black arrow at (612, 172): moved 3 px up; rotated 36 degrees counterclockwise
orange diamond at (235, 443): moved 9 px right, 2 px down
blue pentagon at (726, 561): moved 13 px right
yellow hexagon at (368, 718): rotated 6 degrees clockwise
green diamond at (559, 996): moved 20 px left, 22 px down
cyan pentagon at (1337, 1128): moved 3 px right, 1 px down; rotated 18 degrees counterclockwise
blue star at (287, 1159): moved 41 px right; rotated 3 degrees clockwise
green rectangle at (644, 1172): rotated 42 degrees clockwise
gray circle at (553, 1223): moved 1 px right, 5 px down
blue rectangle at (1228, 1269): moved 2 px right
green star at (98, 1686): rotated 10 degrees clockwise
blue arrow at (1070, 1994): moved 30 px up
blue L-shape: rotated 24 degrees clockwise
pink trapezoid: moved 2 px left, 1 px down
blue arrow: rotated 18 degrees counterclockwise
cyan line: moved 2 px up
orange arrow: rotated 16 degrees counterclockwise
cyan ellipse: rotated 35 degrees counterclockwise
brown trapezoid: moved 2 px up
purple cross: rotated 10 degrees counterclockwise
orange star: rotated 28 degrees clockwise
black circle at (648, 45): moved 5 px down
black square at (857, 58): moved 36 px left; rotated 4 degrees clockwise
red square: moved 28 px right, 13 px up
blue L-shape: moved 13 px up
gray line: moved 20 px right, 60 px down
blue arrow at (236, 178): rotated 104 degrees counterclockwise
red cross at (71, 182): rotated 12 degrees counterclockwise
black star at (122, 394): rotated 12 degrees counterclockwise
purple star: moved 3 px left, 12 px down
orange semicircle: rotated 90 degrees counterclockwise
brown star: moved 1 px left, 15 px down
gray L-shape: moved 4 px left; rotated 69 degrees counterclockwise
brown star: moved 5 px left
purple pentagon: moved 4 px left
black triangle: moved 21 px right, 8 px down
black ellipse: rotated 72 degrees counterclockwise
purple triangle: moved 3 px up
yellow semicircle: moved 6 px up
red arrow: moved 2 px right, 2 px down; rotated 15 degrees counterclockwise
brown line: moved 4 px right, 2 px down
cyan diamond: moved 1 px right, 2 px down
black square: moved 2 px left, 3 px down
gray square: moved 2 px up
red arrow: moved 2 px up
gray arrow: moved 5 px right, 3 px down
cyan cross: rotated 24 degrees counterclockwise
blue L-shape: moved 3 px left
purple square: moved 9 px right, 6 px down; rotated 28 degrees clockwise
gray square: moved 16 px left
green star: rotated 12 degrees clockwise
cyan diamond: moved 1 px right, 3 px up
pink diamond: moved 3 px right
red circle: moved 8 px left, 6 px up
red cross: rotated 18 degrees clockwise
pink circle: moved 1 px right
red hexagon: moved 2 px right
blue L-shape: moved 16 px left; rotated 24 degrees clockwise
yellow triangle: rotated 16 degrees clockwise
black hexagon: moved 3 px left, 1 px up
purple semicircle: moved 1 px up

########

> **Stated task**:
Reproduce the lines verbatim, starting with the first line and continuing through the line containing "black square at", including that line.

> **Written answer**:
black arrow at (612, 172): moved 3 px up; rotated 36 degrees counterclockwise
orange diamond at (235, 443): moved 9 px right, 2 px down
blue pentagon at (726, 561): moved 13 px right
yellow hexagon at (368, 718): rotated 6 degrees clockwise
green diamond at (559, 996): moved 20 px left, 22 px down
cyan pentagon at (1337, 1128): moved 3 px right, 1 px down; rotated 18 degrees counterclockwise
blue star at (287, 1159): moved 41 px right; rotated 3 degrees clockwise
green rectangle at (644, 1172): rotated 42 degrees clockwise
gray circle at (553, 1223): moved 1 px right, 5 px down
blue rectangle at (1228, 1269): moved 2 px right
green star at (98, 1686): rotated 10 degrees clockwise
blue arrow at (1070, 1994): moved 30 px up
blue L-shape: rotated 24 degrees clockwise
pink trapezoid: moved 2 px left, 1 px down
blue arrow: rotated 18 degrees counterclockwise
cyan line: moved 2 px up
orange arrow: rotated 16 degrees counterclockwise
cyan ellipse: rotated 35 degrees counterclockwise
brown trapezoid: moved 2 px up
purple cross: rotated 10 degrees counterclockwise
orange star: rotated 28 degrees clockwise
black circle at (648, 45): moved 5 px down
black square at (857, 58): moved 36 px left; rotated 4 degrees clockwise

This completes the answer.